◆ DATA:

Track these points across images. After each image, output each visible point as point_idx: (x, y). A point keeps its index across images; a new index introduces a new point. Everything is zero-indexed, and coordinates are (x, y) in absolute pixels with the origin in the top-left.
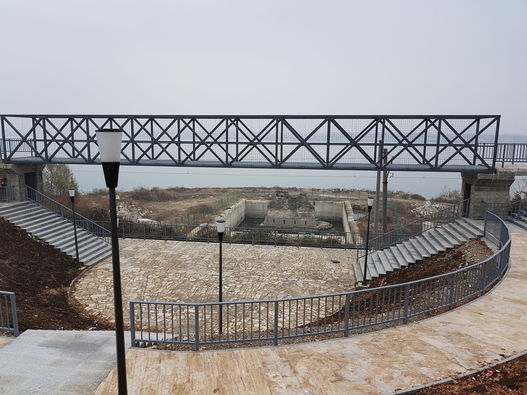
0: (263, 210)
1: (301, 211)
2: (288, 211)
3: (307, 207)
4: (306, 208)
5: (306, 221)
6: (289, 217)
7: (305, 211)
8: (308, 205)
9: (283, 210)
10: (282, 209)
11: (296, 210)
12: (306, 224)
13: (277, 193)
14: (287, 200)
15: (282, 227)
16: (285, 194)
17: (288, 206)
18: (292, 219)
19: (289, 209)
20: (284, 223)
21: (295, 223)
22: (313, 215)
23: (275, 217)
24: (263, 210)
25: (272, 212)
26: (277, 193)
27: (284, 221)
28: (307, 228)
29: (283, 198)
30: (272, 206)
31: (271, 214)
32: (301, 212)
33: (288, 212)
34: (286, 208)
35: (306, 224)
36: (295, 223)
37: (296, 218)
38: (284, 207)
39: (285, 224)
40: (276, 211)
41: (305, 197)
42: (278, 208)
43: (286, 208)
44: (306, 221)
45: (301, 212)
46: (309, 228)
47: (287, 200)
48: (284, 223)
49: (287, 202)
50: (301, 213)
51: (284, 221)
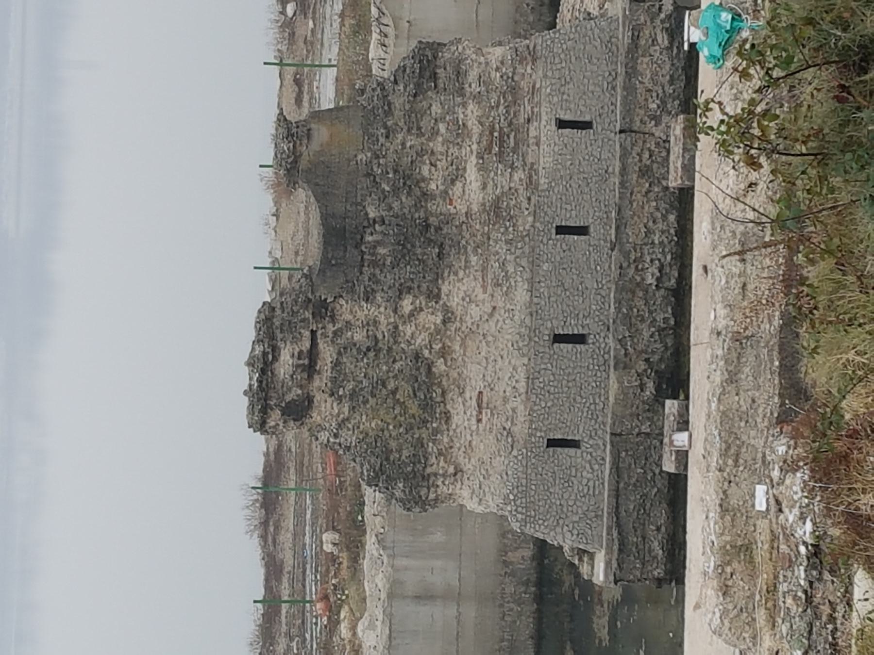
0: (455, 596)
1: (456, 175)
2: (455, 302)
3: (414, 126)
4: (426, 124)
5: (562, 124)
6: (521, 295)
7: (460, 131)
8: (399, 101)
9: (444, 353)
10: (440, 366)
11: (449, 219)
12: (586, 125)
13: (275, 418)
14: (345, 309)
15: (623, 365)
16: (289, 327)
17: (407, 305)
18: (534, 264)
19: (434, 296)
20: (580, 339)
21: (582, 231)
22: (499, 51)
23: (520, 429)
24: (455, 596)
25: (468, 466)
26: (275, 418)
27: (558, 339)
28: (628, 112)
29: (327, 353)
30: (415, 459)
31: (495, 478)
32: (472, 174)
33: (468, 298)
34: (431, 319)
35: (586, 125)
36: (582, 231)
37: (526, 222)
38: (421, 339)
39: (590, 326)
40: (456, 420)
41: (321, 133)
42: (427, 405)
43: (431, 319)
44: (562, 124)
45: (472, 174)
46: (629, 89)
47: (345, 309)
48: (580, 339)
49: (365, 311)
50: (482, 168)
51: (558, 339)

◆ YOUR TASK: Reproduce all of the entries above word for word, leaving out the pictures.

◆ SOLVED PROBLEM:
Track these points across images. After each image, output each visible point as point_idx: (x, y). A point keeps its index across images; a new index introduces a new point. Everything is zero-indexed, and coordinates are (x, y) in absolute pixels with the origin in the top-left.
0: (263, 210)
1: (301, 211)
2: (288, 211)
3: (307, 207)
4: (306, 208)
5: (306, 221)
6: (289, 217)
7: (305, 211)
8: (308, 205)
9: (283, 210)
10: (282, 209)
11: (296, 210)
12: (306, 224)
13: (277, 193)
14: (287, 200)
15: (282, 227)
16: (285, 194)
17: (288, 206)
18: (292, 219)
19: (289, 209)
20: (284, 223)
21: (295, 223)
22: (313, 215)
23: (275, 217)
24: (263, 210)
25: (272, 212)
26: (277, 193)
27: (284, 221)
28: (307, 228)
29: (283, 198)
30: (272, 206)
31: (271, 214)
32: (301, 212)
33: (288, 212)
34: (286, 208)
35: (306, 224)
36: (295, 223)
37: (296, 218)
38: (284, 207)
39: (285, 224)
40: (276, 211)
41: (305, 197)
42: (278, 208)
43: (286, 208)
44: (306, 221)
45: (301, 212)
46: (309, 228)
47: (287, 200)
48: (284, 223)
49: (287, 202)
50: (301, 213)
51: (284, 221)
0: (455, 596)
1: (456, 175)
2: (455, 302)
3: (414, 126)
4: (426, 124)
5: (562, 124)
6: (521, 295)
7: (460, 131)
8: (399, 101)
9: (444, 353)
10: (440, 366)
11: (449, 219)
12: (586, 125)
13: (275, 418)
14: (345, 309)
15: (623, 365)
16: (289, 327)
17: (407, 305)
18: (534, 264)
19: (434, 296)
20: (580, 339)
21: (582, 231)
22: (499, 51)
23: (520, 429)
24: (455, 596)
25: (468, 466)
26: (275, 418)
27: (558, 339)
28: (628, 112)
29: (327, 353)
30: (415, 459)
31: (495, 478)
32: (472, 174)
33: (468, 298)
34: (431, 319)
35: (586, 125)
36: (582, 231)
37: (526, 222)
38: (421, 339)
39: (590, 326)
40: (456, 420)
41: (321, 133)
42: (427, 405)
43: (431, 319)
44: (562, 124)
45: (472, 174)
46: (629, 89)
47: (345, 309)
48: (580, 339)
49: (365, 311)
50: (482, 168)
51: (558, 339)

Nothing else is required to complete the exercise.